Object transformation records
++++++++
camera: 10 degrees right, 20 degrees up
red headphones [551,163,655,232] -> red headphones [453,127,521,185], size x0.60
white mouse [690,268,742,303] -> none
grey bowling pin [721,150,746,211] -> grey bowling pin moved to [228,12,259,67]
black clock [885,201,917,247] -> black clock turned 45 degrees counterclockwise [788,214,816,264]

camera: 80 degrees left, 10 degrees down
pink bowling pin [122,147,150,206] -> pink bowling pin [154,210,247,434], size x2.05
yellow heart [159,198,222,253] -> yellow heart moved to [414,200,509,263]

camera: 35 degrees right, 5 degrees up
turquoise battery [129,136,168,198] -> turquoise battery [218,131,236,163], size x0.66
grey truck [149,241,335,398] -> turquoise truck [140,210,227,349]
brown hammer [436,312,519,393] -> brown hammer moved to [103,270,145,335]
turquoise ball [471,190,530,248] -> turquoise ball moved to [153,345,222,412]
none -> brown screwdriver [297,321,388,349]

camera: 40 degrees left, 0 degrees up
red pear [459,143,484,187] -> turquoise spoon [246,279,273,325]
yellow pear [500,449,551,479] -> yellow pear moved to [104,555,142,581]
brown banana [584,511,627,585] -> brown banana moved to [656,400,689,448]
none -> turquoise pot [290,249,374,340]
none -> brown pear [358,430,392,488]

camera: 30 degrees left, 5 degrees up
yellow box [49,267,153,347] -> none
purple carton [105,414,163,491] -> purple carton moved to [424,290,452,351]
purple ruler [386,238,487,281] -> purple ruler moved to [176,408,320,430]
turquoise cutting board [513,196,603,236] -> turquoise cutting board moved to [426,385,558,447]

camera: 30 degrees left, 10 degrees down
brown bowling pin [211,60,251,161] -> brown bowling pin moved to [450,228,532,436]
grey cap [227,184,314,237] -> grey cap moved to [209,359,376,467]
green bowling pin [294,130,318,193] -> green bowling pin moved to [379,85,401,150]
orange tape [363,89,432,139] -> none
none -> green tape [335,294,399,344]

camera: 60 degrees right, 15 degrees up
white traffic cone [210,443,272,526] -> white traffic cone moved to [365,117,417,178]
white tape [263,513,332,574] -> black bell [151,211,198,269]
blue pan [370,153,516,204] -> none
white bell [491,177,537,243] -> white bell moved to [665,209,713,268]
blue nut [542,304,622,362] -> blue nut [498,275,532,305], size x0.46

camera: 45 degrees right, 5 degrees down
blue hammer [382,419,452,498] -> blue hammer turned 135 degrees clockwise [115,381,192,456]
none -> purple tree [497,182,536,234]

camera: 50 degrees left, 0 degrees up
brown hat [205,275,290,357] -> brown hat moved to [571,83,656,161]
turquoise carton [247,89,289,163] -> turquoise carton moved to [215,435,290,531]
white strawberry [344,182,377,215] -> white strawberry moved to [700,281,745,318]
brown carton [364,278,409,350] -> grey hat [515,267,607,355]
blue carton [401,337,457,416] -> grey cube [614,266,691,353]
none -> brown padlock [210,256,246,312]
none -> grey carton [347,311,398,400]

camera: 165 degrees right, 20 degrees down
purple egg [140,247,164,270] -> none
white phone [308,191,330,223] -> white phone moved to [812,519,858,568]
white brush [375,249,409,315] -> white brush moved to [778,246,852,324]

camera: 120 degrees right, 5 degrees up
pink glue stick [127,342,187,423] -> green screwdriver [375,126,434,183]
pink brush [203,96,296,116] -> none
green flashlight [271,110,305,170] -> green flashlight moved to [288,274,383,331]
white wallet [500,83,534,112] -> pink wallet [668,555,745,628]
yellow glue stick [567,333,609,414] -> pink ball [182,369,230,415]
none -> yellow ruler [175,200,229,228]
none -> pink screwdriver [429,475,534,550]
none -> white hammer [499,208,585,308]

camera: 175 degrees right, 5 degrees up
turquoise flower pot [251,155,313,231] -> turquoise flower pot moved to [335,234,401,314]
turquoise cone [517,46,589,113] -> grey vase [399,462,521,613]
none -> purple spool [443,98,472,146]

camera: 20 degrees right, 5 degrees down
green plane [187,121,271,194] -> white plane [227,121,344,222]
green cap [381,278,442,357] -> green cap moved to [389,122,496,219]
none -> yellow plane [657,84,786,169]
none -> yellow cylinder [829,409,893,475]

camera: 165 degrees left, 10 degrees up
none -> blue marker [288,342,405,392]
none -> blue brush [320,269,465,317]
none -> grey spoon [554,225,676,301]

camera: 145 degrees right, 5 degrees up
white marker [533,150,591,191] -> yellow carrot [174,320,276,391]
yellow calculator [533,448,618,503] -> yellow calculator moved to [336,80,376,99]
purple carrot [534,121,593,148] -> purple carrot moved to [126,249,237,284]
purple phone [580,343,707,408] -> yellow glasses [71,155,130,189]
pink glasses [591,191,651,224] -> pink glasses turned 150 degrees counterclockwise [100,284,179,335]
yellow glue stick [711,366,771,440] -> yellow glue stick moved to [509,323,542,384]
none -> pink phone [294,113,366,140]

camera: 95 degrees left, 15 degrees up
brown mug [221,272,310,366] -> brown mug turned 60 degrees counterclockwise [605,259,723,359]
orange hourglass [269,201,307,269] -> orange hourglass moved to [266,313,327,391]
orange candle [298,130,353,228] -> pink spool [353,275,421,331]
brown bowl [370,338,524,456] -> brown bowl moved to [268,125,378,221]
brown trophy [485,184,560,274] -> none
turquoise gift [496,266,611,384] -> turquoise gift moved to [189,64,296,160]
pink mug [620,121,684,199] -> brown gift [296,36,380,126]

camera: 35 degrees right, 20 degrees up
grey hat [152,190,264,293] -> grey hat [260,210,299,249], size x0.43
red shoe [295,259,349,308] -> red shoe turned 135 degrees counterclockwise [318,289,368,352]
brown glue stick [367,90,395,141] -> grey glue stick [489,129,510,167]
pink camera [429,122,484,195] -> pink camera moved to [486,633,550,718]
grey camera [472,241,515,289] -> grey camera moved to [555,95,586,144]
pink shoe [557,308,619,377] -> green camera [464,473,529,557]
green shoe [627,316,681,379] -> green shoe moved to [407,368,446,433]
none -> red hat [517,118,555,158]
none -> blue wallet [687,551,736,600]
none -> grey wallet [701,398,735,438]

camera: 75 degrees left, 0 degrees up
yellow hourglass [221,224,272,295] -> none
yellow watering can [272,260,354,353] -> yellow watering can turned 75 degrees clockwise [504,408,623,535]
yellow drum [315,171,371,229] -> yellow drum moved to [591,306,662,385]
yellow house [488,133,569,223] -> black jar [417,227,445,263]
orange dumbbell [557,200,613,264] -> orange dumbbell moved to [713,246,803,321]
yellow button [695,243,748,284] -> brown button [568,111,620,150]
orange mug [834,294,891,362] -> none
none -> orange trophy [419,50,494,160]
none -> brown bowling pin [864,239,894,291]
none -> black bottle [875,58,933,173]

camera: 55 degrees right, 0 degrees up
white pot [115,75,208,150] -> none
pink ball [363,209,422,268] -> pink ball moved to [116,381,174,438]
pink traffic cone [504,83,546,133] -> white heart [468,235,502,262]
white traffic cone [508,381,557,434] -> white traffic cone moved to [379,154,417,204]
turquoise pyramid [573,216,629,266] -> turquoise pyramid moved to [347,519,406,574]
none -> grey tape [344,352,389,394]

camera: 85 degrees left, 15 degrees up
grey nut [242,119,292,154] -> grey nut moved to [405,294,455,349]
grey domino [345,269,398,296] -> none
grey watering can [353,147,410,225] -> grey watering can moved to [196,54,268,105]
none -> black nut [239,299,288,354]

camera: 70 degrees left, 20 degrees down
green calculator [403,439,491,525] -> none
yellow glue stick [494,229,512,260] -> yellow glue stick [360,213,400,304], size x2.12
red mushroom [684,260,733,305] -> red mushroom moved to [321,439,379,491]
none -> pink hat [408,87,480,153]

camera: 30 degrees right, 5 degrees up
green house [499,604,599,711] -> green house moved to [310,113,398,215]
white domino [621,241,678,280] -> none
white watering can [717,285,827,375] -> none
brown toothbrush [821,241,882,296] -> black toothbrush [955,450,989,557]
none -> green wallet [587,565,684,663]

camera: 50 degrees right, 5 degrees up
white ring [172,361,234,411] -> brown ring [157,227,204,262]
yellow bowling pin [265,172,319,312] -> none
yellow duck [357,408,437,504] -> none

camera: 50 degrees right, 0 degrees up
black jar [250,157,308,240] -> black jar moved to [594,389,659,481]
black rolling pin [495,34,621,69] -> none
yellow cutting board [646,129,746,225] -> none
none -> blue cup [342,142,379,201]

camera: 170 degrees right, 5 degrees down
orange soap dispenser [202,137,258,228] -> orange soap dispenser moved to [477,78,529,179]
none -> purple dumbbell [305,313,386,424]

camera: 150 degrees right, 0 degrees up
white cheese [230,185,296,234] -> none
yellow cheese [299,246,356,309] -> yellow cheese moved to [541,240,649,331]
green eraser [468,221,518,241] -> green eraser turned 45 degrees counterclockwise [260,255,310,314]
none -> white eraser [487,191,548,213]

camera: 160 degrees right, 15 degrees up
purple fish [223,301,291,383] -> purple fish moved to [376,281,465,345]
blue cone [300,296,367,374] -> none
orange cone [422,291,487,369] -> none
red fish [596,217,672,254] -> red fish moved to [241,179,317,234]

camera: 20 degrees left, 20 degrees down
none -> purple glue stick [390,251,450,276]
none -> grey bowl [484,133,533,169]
++++++++
• What to produce: Send back, unchanged, every line of the records from the one with "none -> purple glue stick [390,251,450,276]" through the last.

• Output for this exercise:
none -> purple glue stick [390,251,450,276]
none -> grey bowl [484,133,533,169]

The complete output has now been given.